╭─ RECORDS SUPPLIED
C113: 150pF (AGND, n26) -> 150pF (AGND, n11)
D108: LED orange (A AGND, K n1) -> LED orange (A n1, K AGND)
╰─
╭─ RECORDS SUPPLIED
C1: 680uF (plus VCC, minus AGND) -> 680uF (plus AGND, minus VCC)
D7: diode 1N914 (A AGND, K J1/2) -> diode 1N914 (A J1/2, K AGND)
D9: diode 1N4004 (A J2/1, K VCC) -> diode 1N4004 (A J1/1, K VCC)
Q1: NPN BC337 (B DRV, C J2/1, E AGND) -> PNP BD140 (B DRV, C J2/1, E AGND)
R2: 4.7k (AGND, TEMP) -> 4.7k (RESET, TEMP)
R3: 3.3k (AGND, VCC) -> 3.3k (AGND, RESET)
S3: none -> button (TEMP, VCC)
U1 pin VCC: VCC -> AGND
╰─
╭─ RECORDS SUPPLIED
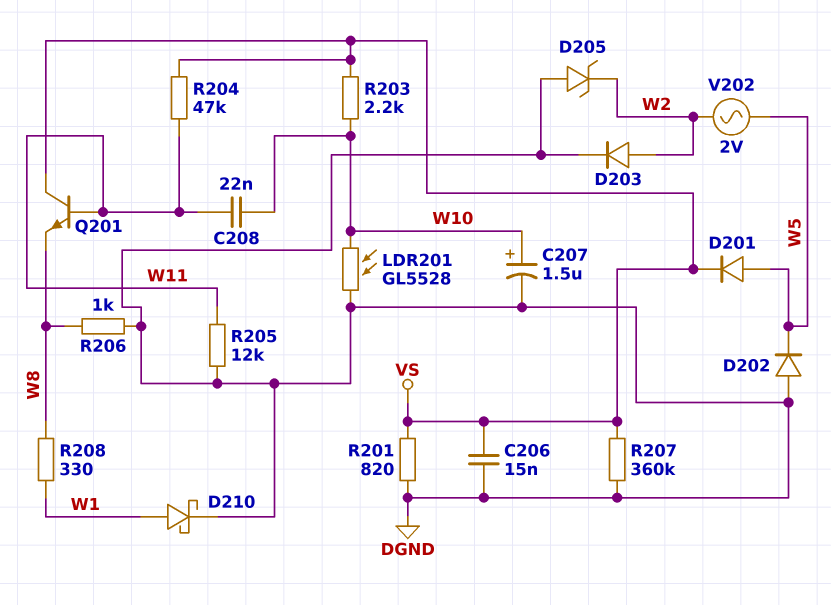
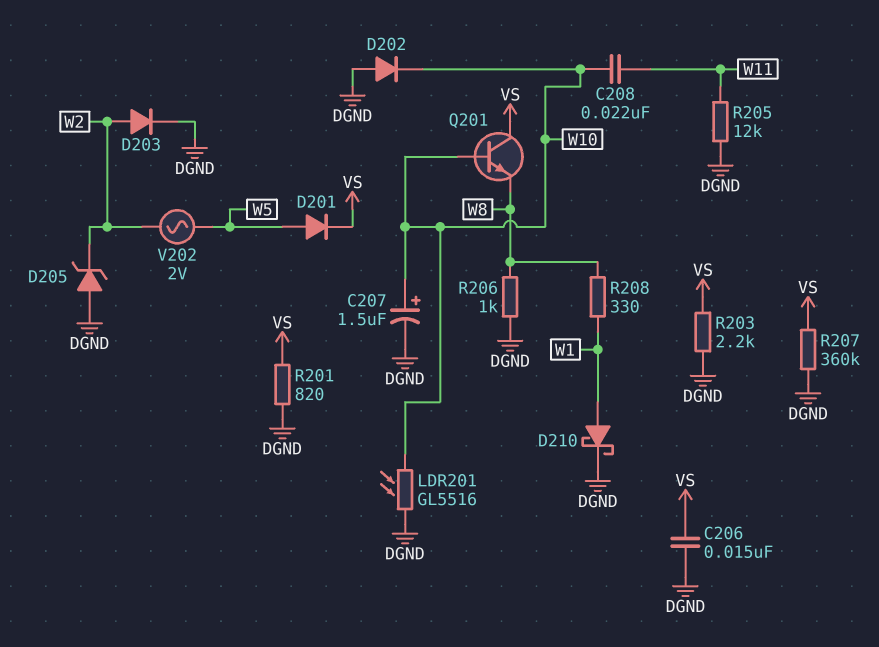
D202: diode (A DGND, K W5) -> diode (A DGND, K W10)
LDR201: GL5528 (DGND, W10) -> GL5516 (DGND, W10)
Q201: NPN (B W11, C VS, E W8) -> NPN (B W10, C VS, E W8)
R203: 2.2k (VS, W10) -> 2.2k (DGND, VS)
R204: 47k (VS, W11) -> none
╰─
Nothing but the lines above from the one containing "LDR201: GL5528 (DGND, W10)" through the one containing "R204: 47k (VS, W11) -> none" should appear in the answer, each repeated exactly.

LDR201: GL5528 (DGND, W10) -> GL5516 (DGND, W10)
Q201: NPN (B W11, C VS, E W8) -> NPN (B W10, C VS, E W8)
R203: 2.2k (VS, W10) -> 2.2k (DGND, VS)
R204: 47k (VS, W11) -> none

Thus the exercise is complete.